Problem requirements
Scan the listing below and copy every line holding "jaune".

Data shown

Start of Block

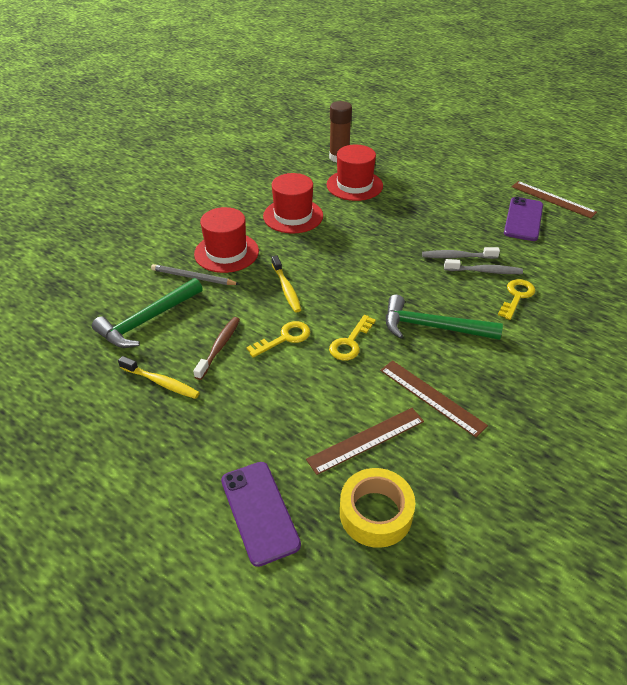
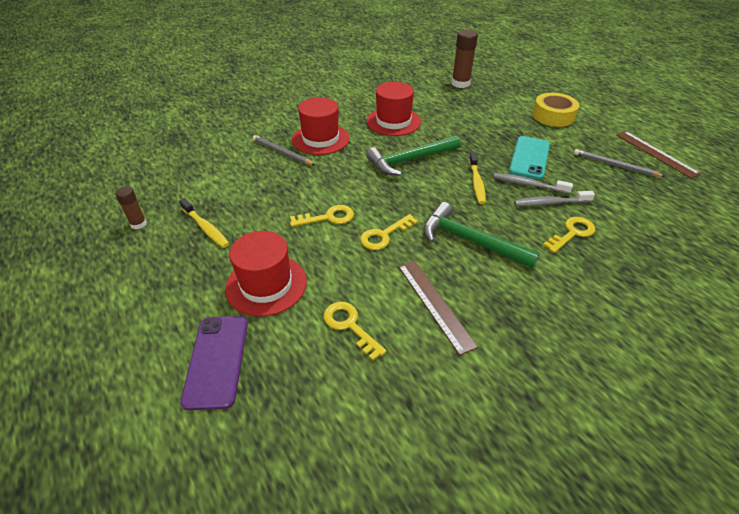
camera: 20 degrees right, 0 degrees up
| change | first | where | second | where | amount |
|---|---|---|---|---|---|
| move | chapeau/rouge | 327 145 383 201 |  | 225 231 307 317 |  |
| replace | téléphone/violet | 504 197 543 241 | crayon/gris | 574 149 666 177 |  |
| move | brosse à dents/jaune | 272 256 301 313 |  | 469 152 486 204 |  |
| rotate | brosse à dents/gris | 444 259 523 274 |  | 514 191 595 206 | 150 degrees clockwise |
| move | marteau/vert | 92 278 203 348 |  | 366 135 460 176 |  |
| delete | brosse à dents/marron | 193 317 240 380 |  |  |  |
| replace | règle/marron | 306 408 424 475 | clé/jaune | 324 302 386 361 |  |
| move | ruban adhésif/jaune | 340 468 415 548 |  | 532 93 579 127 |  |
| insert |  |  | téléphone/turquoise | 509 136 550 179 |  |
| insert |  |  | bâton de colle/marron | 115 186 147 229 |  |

End of Block

Output for this task
| move | brosse à dents/jaune | 272 256 301 313 |  | 469 152 486 204 |  |
| replace | règle/marron | 306 408 424 475 | clé/jaune | 324 302 386 361 |  |
| move | ruban adhésif/jaune | 340 468 415 548 |  | 532 93 579 127 |  |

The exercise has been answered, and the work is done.